Work request.
Copy out, from the entries below, each line that holds the string "banana".

Source information.
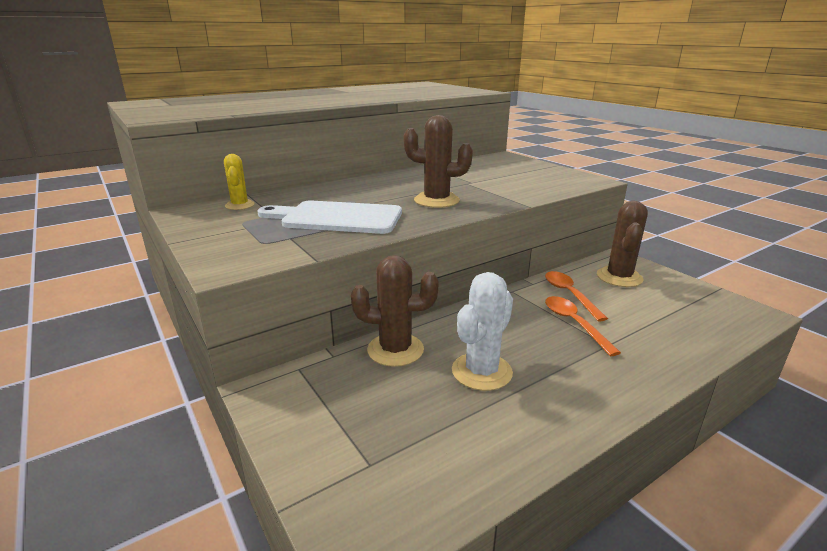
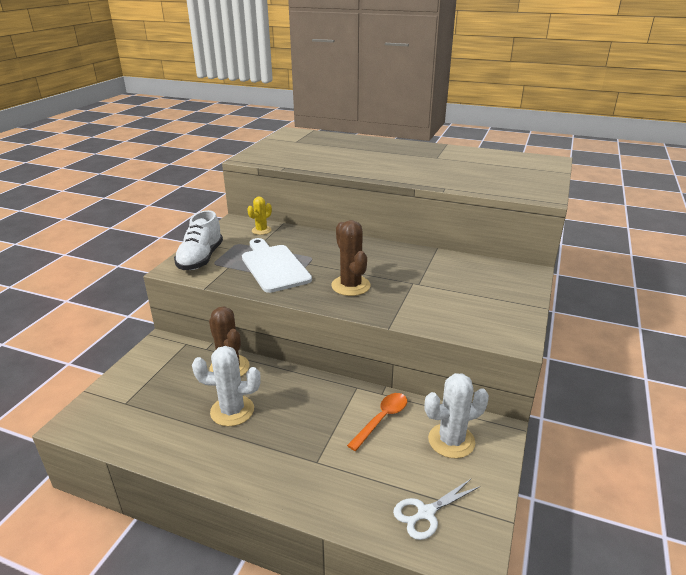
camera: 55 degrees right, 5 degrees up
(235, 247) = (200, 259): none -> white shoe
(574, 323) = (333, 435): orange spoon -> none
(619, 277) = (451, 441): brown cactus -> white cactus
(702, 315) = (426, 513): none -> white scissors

==

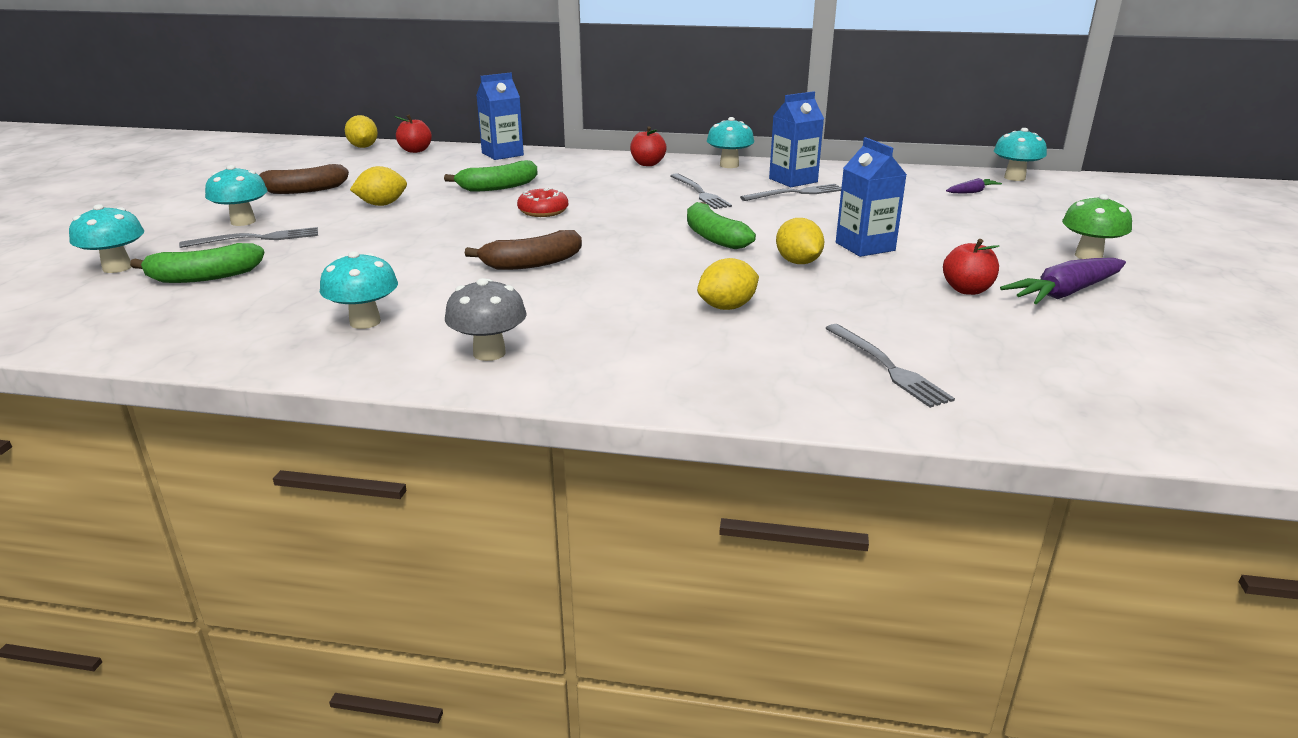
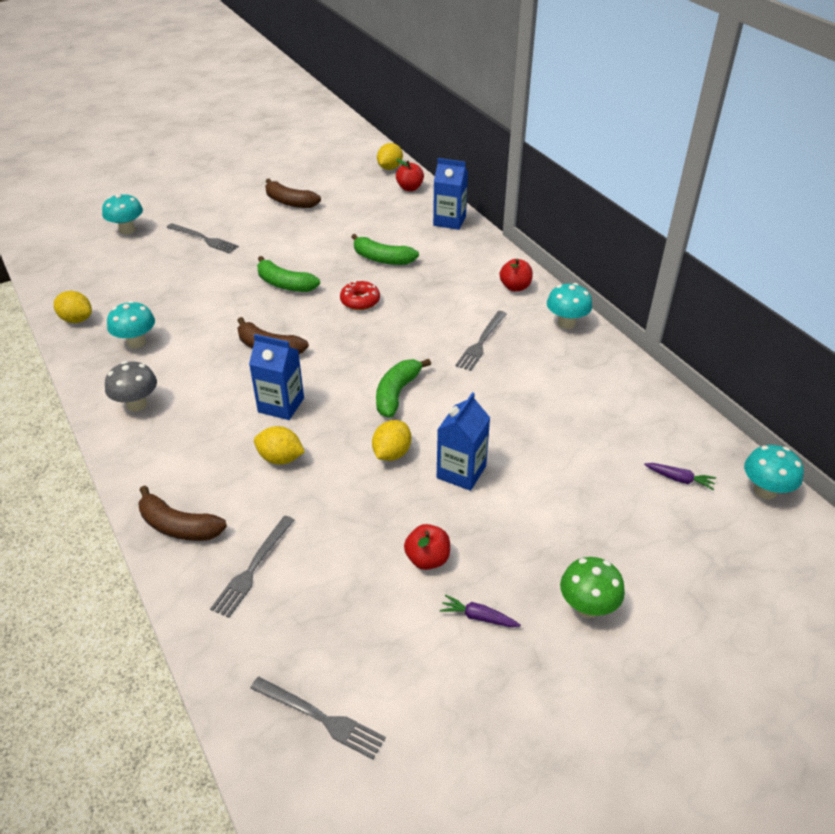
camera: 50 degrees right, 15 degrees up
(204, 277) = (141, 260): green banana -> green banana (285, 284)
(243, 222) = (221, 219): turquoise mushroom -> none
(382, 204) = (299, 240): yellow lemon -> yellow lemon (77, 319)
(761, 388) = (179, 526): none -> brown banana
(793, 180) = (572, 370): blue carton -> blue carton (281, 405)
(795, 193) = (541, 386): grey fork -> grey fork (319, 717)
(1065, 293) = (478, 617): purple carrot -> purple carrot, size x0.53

Exercise output.
(204, 277) = (141, 260): green banana -> green banana (285, 284)
(761, 388) = (179, 526): none -> brown banana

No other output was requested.